REQUIRED ACTION
Please return every line of the records below that holds the word "pink".

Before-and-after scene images

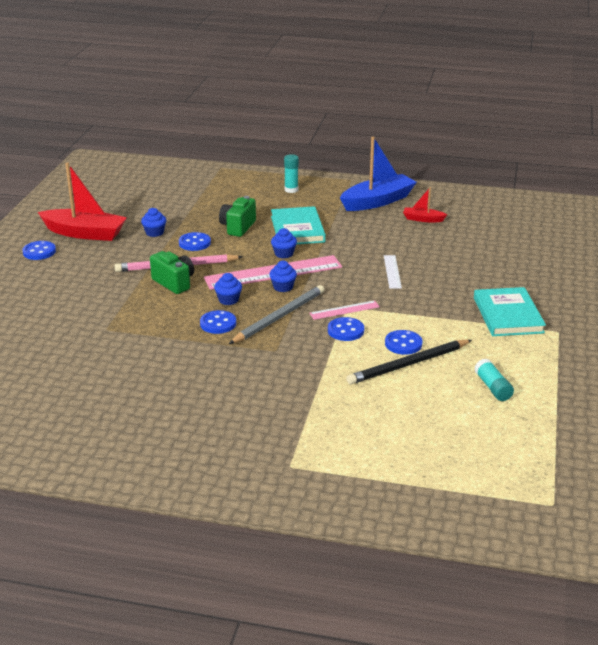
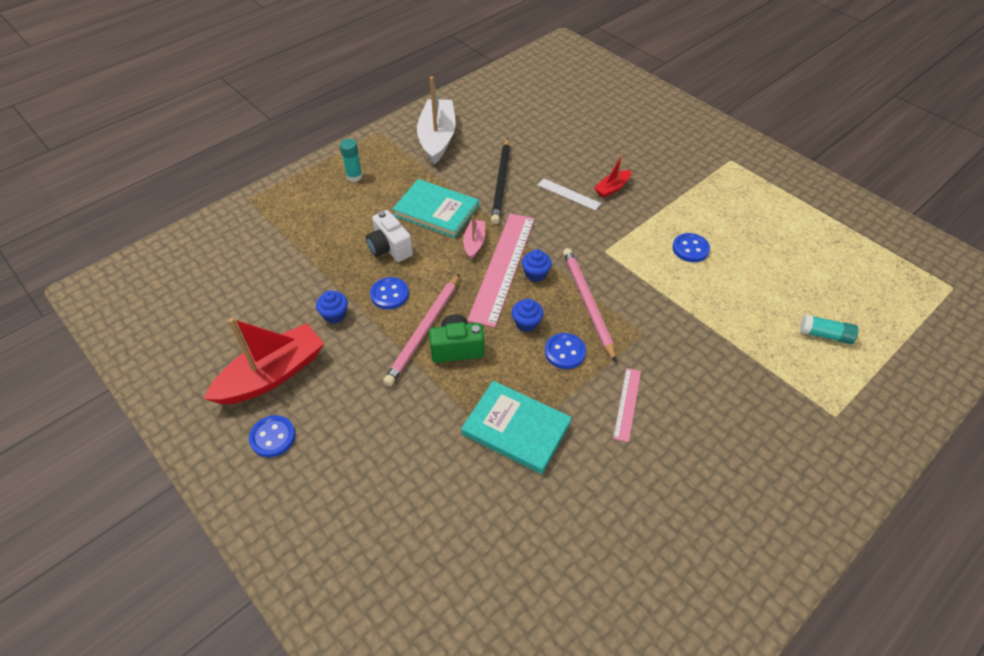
camera: 55 degrees left, 20 degrees up
(238, 227) = (390, 248): green camera -> white camera
(279, 317) = (587, 303): grey pencil -> pink pencil
(284, 254) = (474, 243): blue cupcake -> pink boat
(344, 310) = (609, 255): pink ruler -> pink ruler (627, 404)
(345, 331) = (644, 272): blue button -> none
(377, 201) = (437, 138): blue boat -> white boat
(409, 364) = (724, 262): black pencil -> black pencil (501, 182)
(423, 219) = (496, 131): red boat -> red boat (612, 188)
(493, 387) = (787, 235): turquoise glue stick -> turquoise glue stick (825, 335)
(508, 315) = (689, 170): turquoise book -> turquoise book (516, 429)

SOLUTION FOR THIS EXERCISE
(279, 317) = (587, 303): grey pencil -> pink pencil
(284, 254) = (474, 243): blue cupcake -> pink boat
(344, 310) = (609, 255): pink ruler -> pink ruler (627, 404)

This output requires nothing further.